Where a record contains a picture, omit the picture and repeat the rest exactly.

####

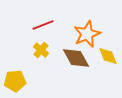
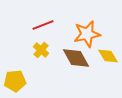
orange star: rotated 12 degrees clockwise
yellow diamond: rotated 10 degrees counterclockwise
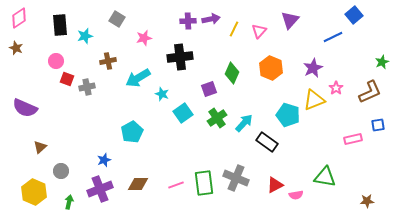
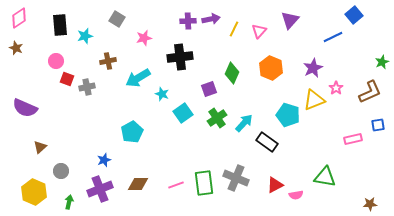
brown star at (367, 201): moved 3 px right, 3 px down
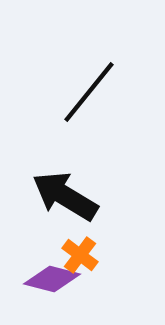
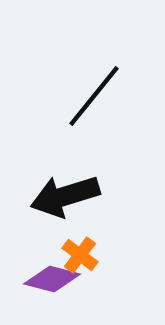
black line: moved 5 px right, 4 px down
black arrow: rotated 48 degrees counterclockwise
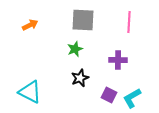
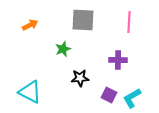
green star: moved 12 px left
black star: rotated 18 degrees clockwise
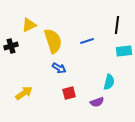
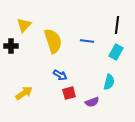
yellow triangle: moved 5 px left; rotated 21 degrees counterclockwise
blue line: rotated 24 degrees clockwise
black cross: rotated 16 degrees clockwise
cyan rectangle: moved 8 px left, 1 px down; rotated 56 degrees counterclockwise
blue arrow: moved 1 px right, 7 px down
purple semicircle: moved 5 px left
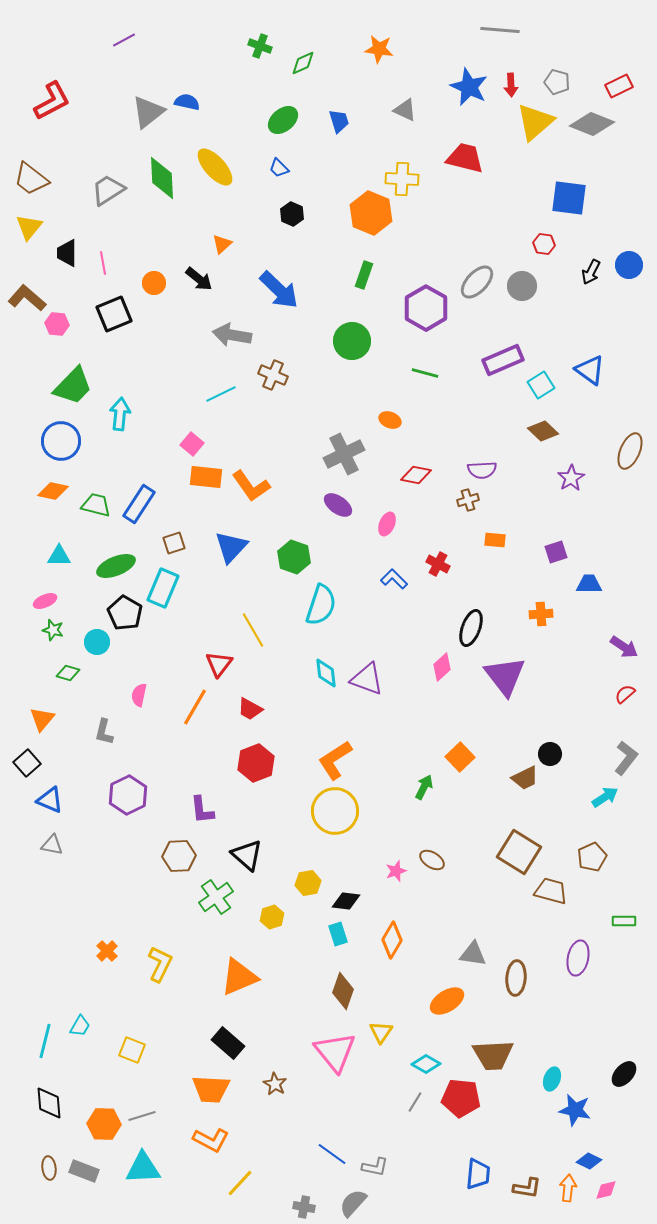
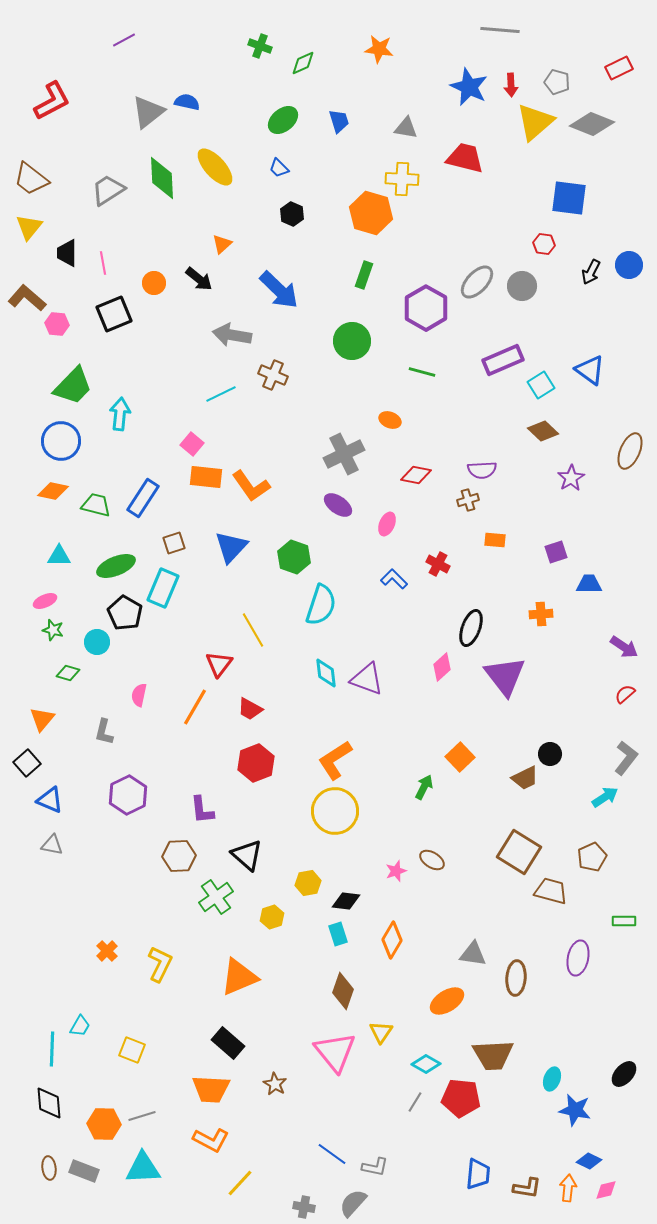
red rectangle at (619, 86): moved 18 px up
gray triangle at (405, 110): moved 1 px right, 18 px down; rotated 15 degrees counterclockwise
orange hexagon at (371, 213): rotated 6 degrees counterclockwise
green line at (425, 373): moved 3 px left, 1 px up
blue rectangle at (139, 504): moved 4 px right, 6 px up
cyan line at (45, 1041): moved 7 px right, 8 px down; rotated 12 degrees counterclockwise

####

OUTPUT OF THE TASK:
orange star: rotated 12 degrees clockwise
yellow diamond: rotated 10 degrees counterclockwise
brown star at (367, 201): moved 3 px right, 3 px down
black line: moved 5 px right, 4 px down
black arrow: rotated 48 degrees counterclockwise
green star: moved 12 px left
black star: rotated 18 degrees clockwise
yellow triangle: moved 5 px left; rotated 21 degrees counterclockwise
blue line: rotated 24 degrees clockwise
black cross: rotated 16 degrees clockwise
cyan rectangle: moved 8 px left, 1 px down; rotated 56 degrees counterclockwise
blue arrow: moved 1 px right, 7 px down
purple semicircle: moved 5 px left
red rectangle at (619, 86): moved 18 px up
gray triangle at (405, 110): moved 1 px right, 18 px down; rotated 15 degrees counterclockwise
orange hexagon at (371, 213): rotated 6 degrees counterclockwise
green line at (425, 373): moved 3 px left, 1 px up
blue rectangle at (139, 504): moved 4 px right, 6 px up
cyan line at (45, 1041): moved 7 px right, 8 px down; rotated 12 degrees counterclockwise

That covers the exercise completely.